**TASK STATEMENT:** Write out the lines of the material below exactly, beginning at the line with "coffee table: (327, 404) -> (507, 143), moved" and stopping after the line with "fridge: (141, 129) -> (135, 143), moved", and leave out the pictures.

**EXTRACTED ENTRIES:**
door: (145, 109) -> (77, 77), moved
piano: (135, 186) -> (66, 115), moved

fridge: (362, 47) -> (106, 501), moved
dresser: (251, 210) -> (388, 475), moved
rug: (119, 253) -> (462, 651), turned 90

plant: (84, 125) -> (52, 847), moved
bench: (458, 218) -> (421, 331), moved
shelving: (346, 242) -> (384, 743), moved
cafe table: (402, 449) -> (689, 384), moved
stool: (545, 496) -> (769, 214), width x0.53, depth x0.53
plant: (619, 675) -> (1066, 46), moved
---
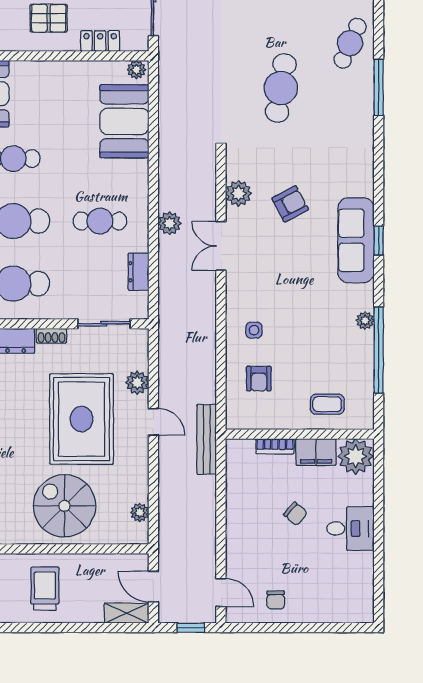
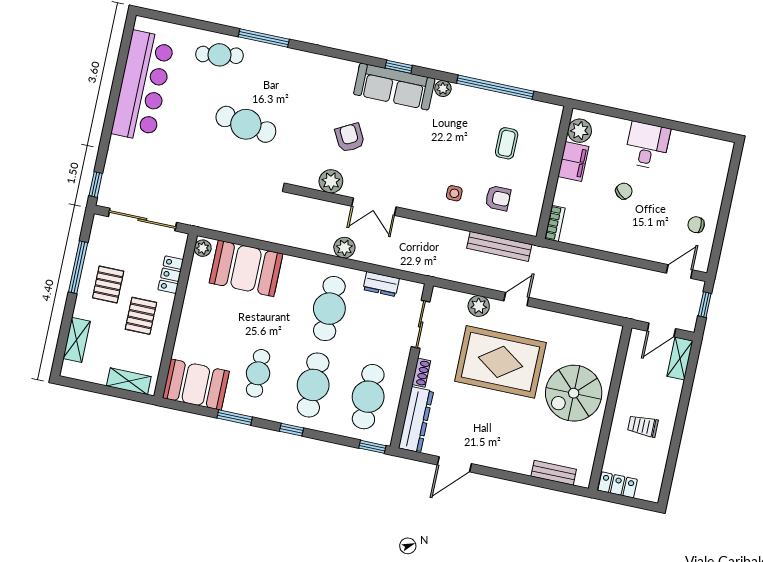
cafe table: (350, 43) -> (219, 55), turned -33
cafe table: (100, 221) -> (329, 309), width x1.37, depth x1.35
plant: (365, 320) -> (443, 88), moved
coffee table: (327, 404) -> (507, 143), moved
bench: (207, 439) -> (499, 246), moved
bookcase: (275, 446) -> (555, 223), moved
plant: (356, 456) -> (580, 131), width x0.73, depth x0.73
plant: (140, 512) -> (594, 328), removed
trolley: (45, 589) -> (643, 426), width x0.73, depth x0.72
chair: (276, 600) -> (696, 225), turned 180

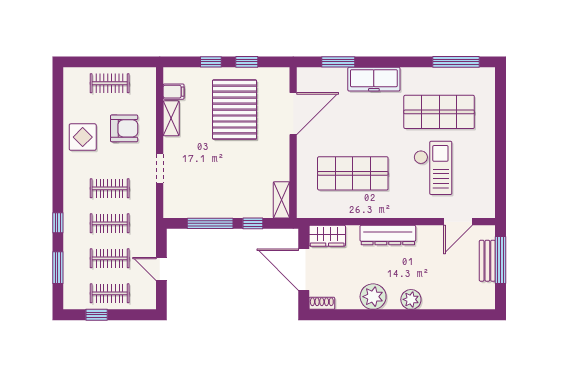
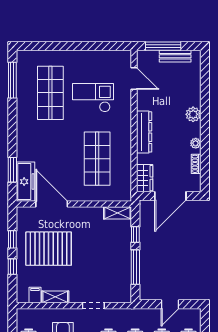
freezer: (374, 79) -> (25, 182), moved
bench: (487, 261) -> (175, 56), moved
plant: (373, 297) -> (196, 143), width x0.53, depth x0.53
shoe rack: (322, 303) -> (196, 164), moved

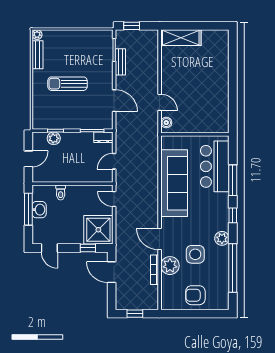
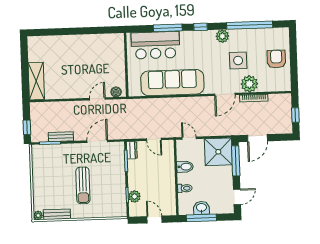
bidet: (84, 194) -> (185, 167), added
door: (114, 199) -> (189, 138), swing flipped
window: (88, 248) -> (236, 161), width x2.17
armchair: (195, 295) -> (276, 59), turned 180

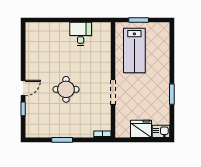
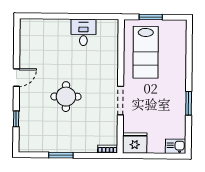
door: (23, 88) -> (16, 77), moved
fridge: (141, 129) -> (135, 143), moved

**TASK ANSWER:**
coffee table: (327, 404) -> (507, 143), moved
bench: (207, 439) -> (499, 246), moved
bookcase: (275, 446) -> (555, 223), moved
plant: (356, 456) -> (580, 131), width x0.73, depth x0.73
plant: (140, 512) -> (594, 328), removed
trolley: (45, 589) -> (643, 426), width x0.73, depth x0.72
chair: (276, 600) -> (696, 225), turned 180

freezer: (374, 79) -> (25, 182), moved
bench: (487, 261) -> (175, 56), moved
plant: (373, 297) -> (196, 143), width x0.53, depth x0.53
shoe rack: (322, 303) -> (196, 164), moved

bidet: (84, 194) -> (185, 167), added
door: (114, 199) -> (189, 138), swing flipped
window: (88, 248) -> (236, 161), width x2.17
armchair: (195, 295) -> (276, 59), turned 180

door: (23, 88) -> (16, 77), moved
fridge: (141, 129) -> (135, 143), moved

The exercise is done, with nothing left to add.